Because the lines must stay identical, write out the data without changing anything.
#### DATA FOR REVIEW ####
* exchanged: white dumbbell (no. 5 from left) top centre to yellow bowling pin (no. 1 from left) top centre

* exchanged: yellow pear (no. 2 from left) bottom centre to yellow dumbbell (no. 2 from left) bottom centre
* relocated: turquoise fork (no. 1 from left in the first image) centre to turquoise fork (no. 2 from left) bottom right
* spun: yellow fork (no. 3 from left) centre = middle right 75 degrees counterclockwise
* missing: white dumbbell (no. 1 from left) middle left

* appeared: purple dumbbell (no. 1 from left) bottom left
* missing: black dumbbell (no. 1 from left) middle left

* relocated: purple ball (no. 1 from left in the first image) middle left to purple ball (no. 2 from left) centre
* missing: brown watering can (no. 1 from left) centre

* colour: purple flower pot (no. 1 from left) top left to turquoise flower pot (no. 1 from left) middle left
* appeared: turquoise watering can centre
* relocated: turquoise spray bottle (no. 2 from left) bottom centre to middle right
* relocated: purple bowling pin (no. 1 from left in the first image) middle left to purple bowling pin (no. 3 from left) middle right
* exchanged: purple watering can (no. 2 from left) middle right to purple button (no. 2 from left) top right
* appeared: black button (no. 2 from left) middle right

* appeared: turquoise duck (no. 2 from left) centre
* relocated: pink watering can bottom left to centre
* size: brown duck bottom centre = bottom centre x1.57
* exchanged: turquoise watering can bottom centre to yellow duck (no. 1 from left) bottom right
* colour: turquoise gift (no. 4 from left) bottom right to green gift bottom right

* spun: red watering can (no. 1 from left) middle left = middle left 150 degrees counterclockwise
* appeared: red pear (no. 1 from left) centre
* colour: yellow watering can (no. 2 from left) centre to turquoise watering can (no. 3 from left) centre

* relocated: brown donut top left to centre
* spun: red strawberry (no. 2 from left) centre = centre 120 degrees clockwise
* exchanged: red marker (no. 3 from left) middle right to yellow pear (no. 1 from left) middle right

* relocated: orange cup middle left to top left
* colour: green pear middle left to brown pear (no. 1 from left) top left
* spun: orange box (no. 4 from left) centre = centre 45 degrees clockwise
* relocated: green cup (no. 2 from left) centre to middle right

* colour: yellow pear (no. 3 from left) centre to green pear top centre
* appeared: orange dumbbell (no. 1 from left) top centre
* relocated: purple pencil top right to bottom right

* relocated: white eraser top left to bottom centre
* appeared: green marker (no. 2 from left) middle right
####
TASK OUTPUT:
* exchanged: white dumbbell (no. 5 from left) top centre to yellow bowling pin (no. 1 from left) top centre

* exchanged: yellow pear (no. 2 from left) bottom centre to yellow dumbbell (no. 2 from left) bottom centre
* relocated: turquoise fork (no. 1 from left in the first image) centre to turquoise fork (no. 2 from left) bottom right
* spun: yellow fork (no. 3 from left) centre = middle right 75 degrees counterclockwise
* missing: white dumbbell (no. 1 from left) middle left

* appeared: purple dumbbell (no. 1 from left) bottom left
* missing: black dumbbell (no. 1 from left) middle left

* relocated: purple ball (no. 1 from left in the first image) middle left to purple ball (no. 2 from left) centre
* missing: brown watering can (no. 1 from left) centre

* colour: purple flower pot (no. 1 from left) top left to turquoise flower pot (no. 1 from left) middle left
* appeared: turquoise watering can centre
* relocated: turquoise spray bottle (no. 2 from left) bottom centre to middle right
* relocated: purple bowling pin (no. 1 from left in the first image) middle left to purple bowling pin (no. 3 from left) middle right
* exchanged: purple watering can (no. 2 from left) middle right to purple button (no. 2 from left) top right
* appeared: black button (no. 2 from left) middle right

* appeared: turquoise duck (no. 2 from left) centre
* relocated: pink watering can bottom left to centre
* size: brown duck bottom centre = bottom centre x1.57
* exchanged: turquoise watering can bottom centre to yellow duck (no. 1 from left) bottom right
* colour: turquoise gift (no. 4 from left) bottom right to green gift bottom right

* spun: red watering can (no. 1 from left) middle left = middle left 150 degrees counterclockwise
* appeared: red pear (no. 1 from left) centre
* colour: yellow watering can (no. 2 from left) centre to turquoise watering can (no. 3 from left) centre

* relocated: brown donut top left to centre
* spun: red strawberry (no. 2 from left) centre = centre 120 degrees clockwise
* exchanged: red marker (no. 3 from left) middle right to yellow pear (no. 1 from left) middle right

* relocated: orange cup middle left to top left
* colour: green pear middle left to brown pear (no. 1 from left) top left
* spun: orange box (no. 4 from left) centre = centre 45 degrees clockwise
* relocated: green cup (no. 2 from left) centre to middle right

* colour: yellow pear (no. 3 from left) centre to green pear top centre
* appeared: orange dumbbell (no. 1 from left) top centre
* relocated: purple pencil top right to bottom right

* relocated: white eraser top left to bottom centre
* appeared: green marker (no. 2 from left) middle right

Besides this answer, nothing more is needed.